What the task requires> Type out the lines below exactly, pictures excluded.

Supplied records>
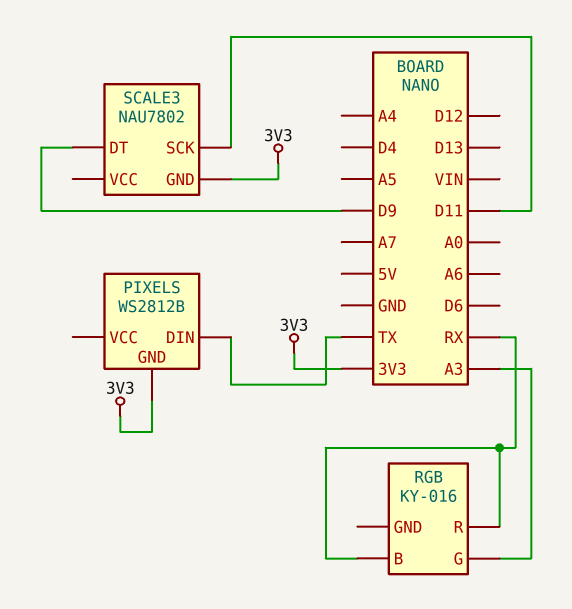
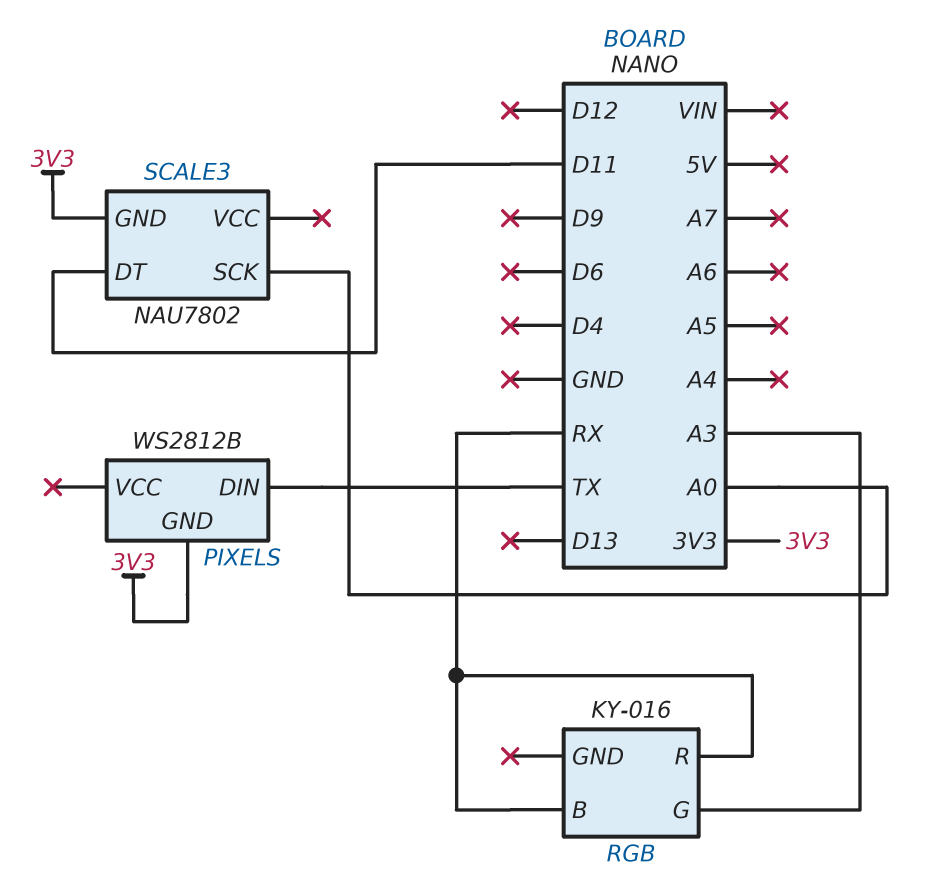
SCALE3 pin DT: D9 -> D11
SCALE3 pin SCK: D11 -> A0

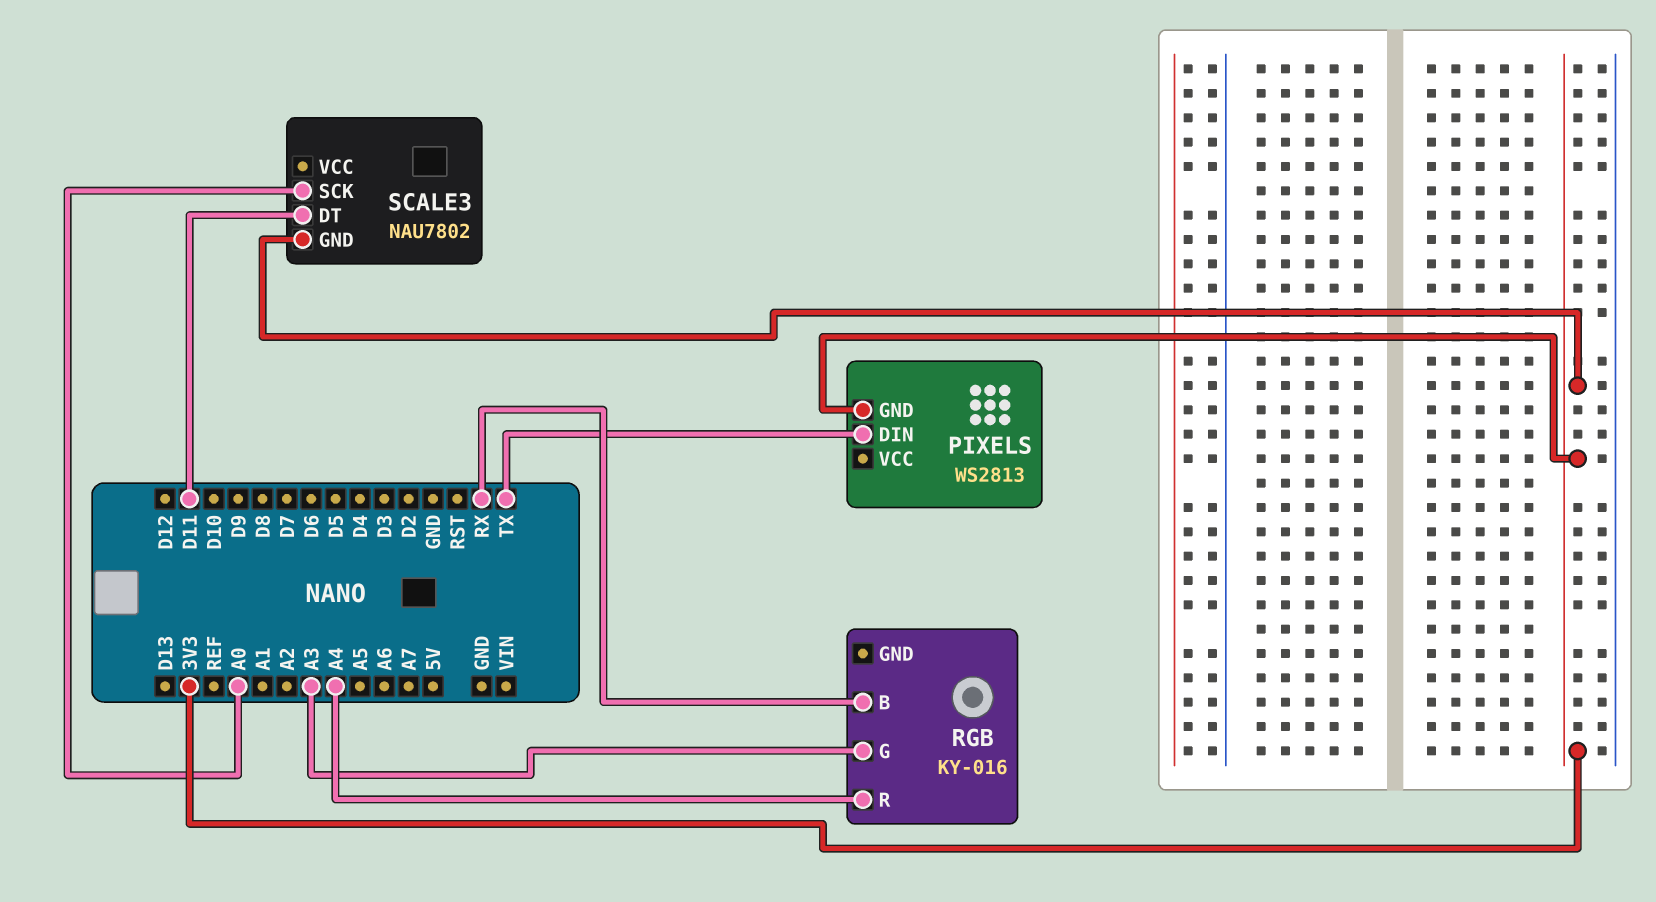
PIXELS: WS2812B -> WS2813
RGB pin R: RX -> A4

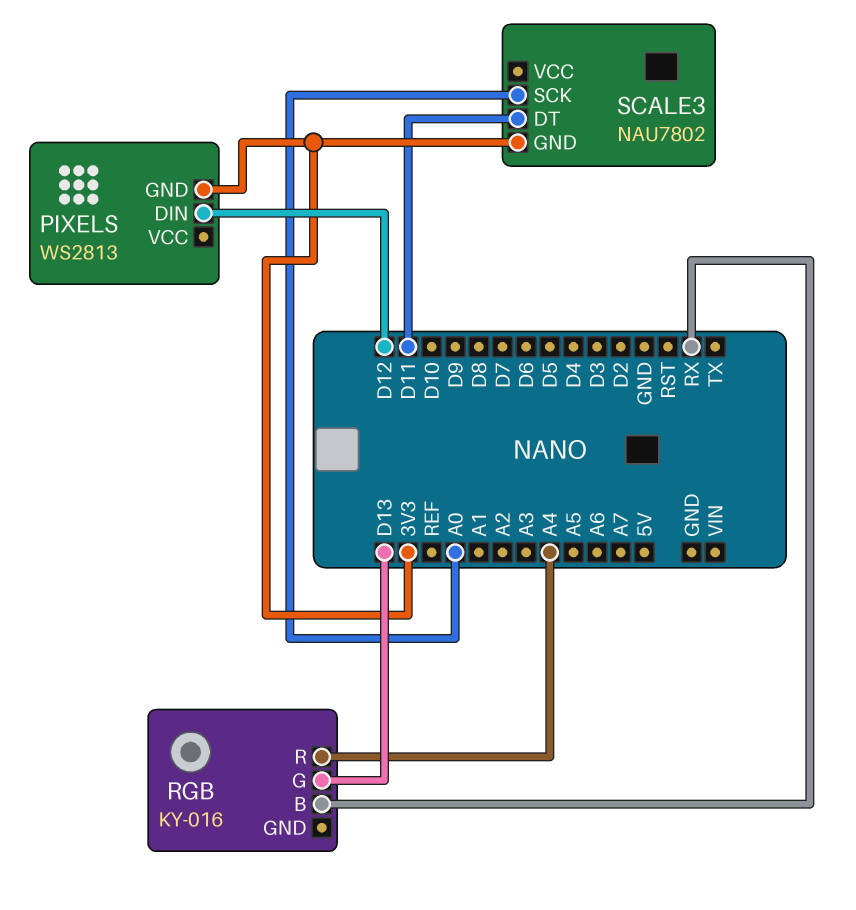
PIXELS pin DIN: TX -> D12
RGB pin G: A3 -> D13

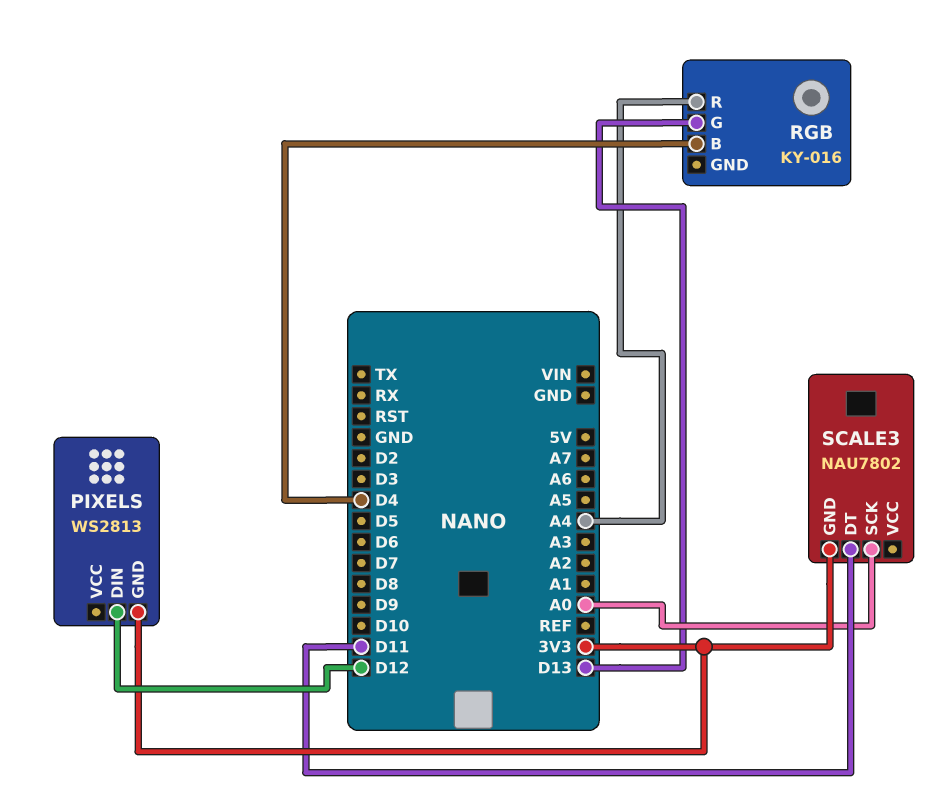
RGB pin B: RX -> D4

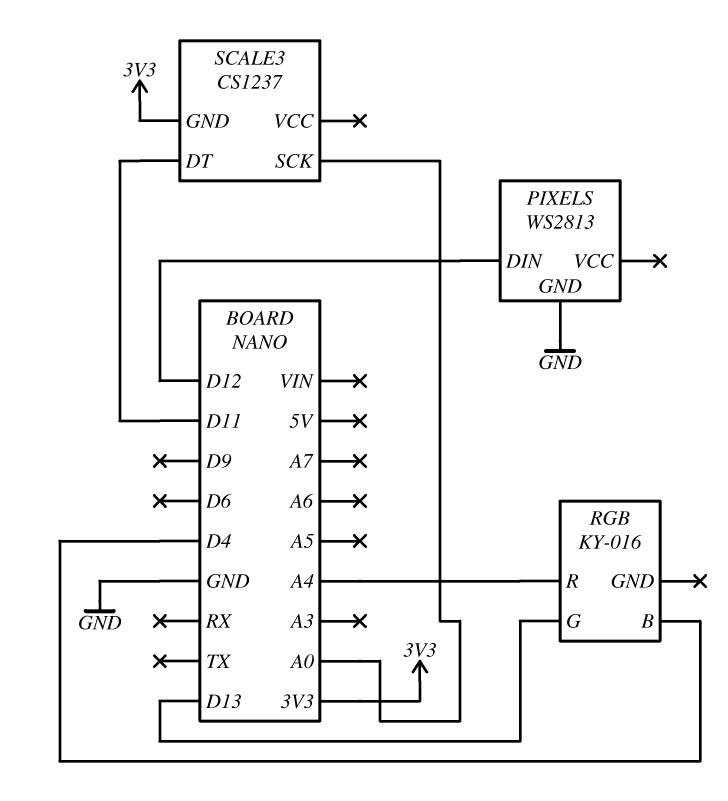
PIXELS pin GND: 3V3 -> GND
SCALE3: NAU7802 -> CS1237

Solution>
SCALE3 pin DT: D9 -> D11
SCALE3 pin SCK: D11 -> A0

PIXELS: WS2812B -> WS2813
RGB pin R: RX -> A4

PIXELS pin DIN: TX -> D12
RGB pin G: A3 -> D13

RGB pin B: RX -> D4

PIXELS pin GND: 3V3 -> GND
SCALE3: NAU7802 -> CS1237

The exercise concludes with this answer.